- [AIM OF THE EXERCISE]
Take from the listing each line that has the string "point".

☆ ☆ ☆ ☆ ☆

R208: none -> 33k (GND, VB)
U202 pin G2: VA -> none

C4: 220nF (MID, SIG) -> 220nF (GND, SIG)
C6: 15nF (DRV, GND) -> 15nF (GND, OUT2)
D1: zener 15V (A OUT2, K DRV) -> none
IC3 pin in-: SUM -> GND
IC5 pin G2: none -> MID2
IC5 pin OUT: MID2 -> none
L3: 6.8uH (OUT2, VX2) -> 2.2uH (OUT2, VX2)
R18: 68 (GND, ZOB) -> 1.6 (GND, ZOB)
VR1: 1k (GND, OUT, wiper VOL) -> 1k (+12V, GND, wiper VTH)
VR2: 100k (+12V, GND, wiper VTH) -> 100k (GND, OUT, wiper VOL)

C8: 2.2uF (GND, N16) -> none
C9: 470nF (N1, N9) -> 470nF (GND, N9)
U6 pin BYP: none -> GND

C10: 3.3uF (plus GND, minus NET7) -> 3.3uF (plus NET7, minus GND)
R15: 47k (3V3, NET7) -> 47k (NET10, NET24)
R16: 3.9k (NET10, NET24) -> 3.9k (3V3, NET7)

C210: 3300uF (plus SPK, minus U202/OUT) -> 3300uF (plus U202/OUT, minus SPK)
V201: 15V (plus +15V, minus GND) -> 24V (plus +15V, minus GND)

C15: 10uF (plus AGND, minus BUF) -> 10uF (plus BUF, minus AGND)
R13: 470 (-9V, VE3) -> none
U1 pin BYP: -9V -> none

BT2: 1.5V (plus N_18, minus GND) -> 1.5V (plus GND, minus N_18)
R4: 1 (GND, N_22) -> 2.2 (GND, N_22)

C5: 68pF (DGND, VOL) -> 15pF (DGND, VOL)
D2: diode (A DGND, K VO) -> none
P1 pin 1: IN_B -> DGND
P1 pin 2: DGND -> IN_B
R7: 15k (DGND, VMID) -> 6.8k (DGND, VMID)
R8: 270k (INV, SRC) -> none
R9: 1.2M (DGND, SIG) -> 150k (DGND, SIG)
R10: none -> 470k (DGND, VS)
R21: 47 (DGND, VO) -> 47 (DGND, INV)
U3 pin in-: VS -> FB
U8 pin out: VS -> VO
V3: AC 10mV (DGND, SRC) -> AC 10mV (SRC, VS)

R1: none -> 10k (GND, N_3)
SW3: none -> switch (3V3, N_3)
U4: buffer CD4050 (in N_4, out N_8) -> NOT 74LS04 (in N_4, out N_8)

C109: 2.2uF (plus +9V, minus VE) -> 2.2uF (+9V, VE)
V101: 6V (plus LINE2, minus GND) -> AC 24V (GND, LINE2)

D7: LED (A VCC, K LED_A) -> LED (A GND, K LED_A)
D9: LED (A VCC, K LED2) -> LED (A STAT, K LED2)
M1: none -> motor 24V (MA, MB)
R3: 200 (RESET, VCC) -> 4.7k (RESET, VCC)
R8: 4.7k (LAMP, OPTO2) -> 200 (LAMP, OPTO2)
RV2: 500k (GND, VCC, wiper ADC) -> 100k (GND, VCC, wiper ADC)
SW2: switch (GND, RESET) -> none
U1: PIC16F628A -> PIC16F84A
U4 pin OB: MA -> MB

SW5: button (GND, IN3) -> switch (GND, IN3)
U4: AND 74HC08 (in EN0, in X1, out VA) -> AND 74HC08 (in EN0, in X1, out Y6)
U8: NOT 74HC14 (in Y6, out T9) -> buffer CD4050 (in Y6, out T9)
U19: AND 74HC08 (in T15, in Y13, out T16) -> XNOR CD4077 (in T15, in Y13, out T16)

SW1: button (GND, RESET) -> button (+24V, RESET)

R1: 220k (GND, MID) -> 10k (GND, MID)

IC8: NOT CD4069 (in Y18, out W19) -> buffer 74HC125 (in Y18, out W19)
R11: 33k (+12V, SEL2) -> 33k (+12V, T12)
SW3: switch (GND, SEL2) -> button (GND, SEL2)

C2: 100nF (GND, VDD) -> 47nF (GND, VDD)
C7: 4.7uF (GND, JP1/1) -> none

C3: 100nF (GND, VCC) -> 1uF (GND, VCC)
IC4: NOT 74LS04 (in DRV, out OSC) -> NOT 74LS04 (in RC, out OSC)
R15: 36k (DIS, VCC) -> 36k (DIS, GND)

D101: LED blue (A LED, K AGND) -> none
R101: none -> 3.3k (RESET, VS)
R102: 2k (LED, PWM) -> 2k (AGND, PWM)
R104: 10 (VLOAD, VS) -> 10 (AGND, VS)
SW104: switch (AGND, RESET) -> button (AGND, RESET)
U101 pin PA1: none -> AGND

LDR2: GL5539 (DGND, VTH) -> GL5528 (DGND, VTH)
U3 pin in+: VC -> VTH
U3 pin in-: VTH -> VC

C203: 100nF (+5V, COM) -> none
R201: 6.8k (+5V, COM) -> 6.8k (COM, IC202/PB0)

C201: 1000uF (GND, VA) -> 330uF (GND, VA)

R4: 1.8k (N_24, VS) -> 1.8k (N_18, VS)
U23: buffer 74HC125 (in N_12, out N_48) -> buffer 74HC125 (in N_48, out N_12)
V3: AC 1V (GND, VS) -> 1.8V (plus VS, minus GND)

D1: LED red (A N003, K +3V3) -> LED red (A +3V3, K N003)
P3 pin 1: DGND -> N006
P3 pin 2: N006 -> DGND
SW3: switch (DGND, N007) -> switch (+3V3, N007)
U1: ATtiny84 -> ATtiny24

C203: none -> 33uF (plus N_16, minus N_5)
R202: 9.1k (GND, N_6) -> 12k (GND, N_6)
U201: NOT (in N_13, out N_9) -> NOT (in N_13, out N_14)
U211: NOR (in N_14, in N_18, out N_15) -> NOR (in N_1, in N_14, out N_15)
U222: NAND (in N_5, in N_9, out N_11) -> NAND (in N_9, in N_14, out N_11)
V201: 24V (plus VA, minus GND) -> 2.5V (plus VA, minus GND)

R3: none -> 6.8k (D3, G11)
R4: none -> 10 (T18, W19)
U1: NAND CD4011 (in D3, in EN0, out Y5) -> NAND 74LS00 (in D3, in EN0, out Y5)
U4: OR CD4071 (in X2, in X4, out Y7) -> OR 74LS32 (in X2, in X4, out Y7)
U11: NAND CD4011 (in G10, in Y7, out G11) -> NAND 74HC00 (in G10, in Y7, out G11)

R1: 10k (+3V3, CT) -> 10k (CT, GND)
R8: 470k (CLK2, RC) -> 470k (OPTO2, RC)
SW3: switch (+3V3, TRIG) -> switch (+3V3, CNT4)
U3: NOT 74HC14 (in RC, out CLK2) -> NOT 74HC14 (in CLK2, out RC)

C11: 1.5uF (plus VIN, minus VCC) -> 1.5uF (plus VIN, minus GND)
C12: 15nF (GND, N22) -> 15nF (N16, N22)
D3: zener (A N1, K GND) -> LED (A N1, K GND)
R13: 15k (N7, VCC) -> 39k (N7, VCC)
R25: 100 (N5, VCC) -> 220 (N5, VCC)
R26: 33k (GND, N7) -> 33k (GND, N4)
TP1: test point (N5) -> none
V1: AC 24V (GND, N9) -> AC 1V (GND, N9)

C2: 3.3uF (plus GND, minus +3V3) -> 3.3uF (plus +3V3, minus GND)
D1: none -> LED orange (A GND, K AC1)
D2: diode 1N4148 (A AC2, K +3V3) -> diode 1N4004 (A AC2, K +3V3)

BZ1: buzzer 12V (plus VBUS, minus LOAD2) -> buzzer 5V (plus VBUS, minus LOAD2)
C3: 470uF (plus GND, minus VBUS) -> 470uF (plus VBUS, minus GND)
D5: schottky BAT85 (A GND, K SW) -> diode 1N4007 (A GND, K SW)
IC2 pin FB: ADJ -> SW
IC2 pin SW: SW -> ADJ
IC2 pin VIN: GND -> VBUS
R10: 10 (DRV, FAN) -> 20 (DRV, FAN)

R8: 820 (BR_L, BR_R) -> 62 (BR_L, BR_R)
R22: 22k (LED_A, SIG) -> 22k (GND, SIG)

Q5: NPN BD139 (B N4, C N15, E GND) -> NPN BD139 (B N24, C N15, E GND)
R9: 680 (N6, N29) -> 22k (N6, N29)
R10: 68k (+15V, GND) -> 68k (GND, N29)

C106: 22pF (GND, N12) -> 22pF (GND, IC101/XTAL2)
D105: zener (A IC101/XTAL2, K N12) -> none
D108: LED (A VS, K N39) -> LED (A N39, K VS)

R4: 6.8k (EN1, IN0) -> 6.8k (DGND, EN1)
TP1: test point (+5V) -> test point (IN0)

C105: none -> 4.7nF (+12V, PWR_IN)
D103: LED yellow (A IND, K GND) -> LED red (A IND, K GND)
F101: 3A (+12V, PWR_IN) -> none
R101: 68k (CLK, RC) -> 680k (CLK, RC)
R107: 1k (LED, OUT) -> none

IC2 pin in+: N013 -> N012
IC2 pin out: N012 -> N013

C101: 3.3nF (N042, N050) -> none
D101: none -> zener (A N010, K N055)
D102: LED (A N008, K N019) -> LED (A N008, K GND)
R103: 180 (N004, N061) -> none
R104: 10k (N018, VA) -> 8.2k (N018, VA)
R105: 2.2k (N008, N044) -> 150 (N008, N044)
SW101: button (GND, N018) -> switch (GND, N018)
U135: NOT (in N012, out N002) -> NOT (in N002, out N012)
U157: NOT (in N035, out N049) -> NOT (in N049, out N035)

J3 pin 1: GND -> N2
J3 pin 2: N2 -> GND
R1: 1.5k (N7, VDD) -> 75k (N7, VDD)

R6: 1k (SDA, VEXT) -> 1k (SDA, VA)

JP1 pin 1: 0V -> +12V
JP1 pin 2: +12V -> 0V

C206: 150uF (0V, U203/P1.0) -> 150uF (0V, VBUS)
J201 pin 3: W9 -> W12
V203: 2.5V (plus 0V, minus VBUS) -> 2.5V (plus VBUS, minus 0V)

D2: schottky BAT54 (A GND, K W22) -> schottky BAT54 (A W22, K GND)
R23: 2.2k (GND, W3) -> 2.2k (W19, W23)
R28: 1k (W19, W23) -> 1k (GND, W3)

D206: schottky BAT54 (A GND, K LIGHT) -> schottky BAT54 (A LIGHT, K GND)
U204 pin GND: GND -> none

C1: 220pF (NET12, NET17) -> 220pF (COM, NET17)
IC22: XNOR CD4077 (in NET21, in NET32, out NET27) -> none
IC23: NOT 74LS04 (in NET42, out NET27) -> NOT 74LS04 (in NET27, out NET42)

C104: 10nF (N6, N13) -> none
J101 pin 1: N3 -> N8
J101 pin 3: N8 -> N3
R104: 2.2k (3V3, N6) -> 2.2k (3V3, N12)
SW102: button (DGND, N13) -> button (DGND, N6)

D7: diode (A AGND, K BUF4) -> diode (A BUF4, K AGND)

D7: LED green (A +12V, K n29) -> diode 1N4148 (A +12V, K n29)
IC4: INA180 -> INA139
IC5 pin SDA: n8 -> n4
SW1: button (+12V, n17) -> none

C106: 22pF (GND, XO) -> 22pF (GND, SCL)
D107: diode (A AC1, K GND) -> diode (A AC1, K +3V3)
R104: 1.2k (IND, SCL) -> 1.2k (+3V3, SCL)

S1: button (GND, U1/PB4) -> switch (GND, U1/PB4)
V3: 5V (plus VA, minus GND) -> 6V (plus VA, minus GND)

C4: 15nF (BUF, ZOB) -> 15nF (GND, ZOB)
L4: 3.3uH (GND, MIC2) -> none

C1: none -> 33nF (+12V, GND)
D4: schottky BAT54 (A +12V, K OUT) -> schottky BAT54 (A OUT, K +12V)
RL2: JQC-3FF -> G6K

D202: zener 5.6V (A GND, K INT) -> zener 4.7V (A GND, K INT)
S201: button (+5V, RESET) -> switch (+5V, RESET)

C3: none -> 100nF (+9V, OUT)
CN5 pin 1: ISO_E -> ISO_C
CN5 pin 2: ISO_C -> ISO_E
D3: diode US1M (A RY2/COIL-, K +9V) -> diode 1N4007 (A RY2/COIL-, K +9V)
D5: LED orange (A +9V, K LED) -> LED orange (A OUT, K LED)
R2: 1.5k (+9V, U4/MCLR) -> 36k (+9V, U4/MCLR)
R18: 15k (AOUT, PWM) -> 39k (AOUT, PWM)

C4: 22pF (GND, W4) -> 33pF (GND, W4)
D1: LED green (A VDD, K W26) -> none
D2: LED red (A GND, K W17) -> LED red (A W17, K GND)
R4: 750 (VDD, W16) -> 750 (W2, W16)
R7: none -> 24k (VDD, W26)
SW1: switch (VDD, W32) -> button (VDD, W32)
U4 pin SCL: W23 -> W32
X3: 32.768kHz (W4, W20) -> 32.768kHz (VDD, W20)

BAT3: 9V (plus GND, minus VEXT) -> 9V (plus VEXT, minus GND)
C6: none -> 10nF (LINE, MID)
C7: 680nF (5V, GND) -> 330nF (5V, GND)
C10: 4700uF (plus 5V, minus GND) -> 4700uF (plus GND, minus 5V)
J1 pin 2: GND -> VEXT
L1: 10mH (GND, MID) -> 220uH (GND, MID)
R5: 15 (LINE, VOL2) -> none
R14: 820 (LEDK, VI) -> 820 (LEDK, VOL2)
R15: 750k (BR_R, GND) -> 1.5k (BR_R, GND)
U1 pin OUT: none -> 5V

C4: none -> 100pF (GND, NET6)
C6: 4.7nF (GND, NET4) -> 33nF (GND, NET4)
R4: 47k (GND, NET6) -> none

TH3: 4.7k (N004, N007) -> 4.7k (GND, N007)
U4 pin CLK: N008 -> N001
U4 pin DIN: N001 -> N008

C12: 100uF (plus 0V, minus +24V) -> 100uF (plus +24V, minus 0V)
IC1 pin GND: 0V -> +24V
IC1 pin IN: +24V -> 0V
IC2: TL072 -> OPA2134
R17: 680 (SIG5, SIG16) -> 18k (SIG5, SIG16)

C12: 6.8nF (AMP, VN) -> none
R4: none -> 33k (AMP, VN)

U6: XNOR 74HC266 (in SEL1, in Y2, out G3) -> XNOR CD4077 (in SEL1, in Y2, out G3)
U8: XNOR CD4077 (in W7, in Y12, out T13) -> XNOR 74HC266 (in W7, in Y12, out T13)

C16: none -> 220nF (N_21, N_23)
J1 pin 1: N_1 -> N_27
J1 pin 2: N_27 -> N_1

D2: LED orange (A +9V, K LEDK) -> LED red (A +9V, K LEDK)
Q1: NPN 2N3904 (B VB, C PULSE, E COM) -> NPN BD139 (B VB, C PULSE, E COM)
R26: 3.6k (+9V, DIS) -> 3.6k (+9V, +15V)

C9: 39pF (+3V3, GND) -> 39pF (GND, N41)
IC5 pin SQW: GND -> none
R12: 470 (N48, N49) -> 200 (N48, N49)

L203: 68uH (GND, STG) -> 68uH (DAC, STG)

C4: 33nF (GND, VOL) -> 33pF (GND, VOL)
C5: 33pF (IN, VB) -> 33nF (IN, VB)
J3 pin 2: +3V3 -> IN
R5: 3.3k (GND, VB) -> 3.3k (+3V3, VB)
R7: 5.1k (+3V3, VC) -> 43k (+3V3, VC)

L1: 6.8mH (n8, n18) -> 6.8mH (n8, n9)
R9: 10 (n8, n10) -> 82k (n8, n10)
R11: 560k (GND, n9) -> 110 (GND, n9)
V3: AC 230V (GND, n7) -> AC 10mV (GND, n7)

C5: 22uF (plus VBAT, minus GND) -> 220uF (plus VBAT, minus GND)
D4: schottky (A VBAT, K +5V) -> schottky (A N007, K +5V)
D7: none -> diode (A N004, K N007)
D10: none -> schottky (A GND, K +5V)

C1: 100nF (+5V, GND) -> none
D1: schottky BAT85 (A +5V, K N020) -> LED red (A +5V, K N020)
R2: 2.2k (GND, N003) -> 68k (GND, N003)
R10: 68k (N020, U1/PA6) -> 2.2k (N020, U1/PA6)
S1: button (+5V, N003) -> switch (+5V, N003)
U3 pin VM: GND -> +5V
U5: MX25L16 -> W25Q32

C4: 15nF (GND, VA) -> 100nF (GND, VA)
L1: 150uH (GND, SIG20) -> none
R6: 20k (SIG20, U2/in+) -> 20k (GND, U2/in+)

☆ ☆ ☆ ☆ ☆

- [ANSWER TO THE EXERCISE]
TP1: test point (N5) -> none
TP1: test point (+5V) -> test point (IN0)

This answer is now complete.